*** Opening of DATA PROVIDED ***

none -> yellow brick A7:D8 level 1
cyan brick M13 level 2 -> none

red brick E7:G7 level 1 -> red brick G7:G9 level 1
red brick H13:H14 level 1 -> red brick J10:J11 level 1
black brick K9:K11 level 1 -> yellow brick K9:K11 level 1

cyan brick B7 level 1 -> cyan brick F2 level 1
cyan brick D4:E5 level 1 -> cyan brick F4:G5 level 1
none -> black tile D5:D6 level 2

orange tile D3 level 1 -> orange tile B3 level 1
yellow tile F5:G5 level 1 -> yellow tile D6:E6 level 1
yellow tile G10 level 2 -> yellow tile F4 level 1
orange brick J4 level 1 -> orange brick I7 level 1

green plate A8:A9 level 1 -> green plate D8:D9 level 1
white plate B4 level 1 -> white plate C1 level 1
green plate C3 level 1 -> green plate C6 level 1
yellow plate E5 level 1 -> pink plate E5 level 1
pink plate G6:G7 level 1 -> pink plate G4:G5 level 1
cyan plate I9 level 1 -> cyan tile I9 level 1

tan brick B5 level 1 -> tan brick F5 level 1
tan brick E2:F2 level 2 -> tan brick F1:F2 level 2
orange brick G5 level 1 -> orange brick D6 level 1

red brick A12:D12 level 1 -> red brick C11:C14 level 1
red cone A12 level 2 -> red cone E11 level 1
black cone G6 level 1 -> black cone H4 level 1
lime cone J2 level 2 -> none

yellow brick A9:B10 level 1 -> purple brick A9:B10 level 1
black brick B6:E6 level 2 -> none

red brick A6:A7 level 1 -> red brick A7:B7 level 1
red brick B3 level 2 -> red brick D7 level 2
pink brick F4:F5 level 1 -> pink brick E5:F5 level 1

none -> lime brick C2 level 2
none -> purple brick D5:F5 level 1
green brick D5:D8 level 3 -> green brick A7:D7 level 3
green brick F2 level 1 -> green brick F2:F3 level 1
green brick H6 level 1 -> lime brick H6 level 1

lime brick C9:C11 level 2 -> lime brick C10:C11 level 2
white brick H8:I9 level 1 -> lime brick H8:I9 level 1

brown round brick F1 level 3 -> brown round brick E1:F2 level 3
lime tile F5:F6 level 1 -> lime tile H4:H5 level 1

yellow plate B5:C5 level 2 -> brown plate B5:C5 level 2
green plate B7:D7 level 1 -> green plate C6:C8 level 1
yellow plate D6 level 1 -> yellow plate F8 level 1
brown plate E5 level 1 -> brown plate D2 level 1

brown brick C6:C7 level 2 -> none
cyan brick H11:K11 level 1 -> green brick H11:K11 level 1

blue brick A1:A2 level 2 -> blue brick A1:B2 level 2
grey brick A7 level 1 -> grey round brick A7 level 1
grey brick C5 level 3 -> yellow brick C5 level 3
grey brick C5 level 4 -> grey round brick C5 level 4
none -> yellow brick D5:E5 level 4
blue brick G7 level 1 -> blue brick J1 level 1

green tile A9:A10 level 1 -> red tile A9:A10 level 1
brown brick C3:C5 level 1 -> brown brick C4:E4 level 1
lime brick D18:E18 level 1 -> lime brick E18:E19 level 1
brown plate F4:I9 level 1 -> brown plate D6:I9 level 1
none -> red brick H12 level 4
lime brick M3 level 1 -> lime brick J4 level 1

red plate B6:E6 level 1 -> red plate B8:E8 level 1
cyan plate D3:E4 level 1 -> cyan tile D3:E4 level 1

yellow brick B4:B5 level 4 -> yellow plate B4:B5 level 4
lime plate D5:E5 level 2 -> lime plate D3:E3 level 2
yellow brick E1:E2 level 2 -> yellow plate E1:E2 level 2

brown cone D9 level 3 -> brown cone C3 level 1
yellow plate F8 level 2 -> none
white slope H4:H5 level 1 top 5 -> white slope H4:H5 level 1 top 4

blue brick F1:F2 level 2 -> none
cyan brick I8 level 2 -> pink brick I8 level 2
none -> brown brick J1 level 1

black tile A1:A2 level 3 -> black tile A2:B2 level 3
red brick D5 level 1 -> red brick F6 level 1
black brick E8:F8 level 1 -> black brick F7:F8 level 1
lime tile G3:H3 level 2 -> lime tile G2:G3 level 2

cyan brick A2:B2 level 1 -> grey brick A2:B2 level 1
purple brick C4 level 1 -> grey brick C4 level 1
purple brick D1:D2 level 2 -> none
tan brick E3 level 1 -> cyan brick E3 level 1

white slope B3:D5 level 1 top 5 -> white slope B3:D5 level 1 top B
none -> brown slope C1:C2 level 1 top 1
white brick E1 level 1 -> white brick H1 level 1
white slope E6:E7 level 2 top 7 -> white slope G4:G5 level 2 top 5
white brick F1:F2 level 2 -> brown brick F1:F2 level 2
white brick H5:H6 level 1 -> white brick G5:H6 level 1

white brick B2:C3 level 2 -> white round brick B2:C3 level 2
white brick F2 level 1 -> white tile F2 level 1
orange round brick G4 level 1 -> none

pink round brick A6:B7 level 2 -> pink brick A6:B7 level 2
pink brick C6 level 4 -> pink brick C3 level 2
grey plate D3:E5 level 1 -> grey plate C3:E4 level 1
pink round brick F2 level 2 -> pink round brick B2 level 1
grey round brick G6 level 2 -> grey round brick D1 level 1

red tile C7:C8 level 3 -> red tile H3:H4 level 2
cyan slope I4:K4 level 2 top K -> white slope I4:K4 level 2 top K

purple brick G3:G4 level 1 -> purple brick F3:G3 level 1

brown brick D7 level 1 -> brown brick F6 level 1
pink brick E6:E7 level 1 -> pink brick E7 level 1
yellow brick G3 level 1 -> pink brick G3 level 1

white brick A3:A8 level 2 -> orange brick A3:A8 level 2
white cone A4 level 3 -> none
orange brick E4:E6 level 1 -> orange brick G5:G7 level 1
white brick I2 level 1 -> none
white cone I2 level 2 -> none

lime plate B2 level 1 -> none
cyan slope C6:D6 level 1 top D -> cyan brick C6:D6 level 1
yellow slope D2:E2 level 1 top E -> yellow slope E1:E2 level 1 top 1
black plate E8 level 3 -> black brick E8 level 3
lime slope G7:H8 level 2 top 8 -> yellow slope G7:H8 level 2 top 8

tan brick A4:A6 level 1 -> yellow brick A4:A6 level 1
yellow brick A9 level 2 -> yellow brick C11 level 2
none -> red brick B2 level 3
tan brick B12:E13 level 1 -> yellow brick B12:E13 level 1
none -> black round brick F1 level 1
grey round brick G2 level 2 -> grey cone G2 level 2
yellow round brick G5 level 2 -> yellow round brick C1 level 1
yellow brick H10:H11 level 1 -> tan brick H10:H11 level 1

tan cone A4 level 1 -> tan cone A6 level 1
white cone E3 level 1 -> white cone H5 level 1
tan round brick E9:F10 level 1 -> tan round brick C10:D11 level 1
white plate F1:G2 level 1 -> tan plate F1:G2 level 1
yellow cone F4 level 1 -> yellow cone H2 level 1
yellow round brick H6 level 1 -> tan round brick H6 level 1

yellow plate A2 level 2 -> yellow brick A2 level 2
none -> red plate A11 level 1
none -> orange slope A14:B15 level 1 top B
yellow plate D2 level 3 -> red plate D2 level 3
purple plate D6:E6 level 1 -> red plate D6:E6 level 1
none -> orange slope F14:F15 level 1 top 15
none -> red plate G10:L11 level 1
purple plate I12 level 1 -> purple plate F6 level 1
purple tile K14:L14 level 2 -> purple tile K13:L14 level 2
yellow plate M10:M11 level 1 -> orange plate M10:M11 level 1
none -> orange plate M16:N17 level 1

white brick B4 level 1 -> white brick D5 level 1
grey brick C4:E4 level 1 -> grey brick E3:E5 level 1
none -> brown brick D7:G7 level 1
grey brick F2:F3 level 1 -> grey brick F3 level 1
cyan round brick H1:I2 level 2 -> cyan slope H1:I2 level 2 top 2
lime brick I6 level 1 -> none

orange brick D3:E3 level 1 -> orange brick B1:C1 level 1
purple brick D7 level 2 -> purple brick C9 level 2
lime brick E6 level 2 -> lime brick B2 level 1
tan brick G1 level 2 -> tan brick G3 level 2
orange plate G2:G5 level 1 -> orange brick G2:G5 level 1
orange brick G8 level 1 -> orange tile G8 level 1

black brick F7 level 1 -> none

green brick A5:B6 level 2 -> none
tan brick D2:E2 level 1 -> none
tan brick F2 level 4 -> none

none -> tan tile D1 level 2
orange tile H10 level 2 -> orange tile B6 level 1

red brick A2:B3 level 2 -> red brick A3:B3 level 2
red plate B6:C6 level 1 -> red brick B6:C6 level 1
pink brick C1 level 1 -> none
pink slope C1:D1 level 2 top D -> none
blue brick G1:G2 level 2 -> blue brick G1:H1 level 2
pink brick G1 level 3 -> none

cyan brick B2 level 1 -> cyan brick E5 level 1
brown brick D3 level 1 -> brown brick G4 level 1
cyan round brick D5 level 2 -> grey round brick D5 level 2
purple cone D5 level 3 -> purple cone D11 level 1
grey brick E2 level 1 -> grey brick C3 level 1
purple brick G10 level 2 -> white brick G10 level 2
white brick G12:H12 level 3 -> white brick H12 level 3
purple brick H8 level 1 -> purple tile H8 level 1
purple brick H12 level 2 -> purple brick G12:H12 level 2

*** Close of DATA PROVIDED ***

**WHAT IS REQUIRED**
What you give back should be exactly the lines of the data above from the line with "none -> black round brick F1 level 1" through the line with "white plate F1:G2", both of those included, and nothing more.

**TASK SOLUTION**
none -> black round brick F1 level 1
grey round brick G2 level 2 -> grey cone G2 level 2
yellow round brick G5 level 2 -> yellow round brick C1 level 1
yellow brick H10:H11 level 1 -> tan brick H10:H11 level 1

tan cone A4 level 1 -> tan cone A6 level 1
white cone E3 level 1 -> white cone H5 level 1
tan round brick E9:F10 level 1 -> tan round brick C10:D11 level 1
white plate F1:G2 level 1 -> tan plate F1:G2 level 1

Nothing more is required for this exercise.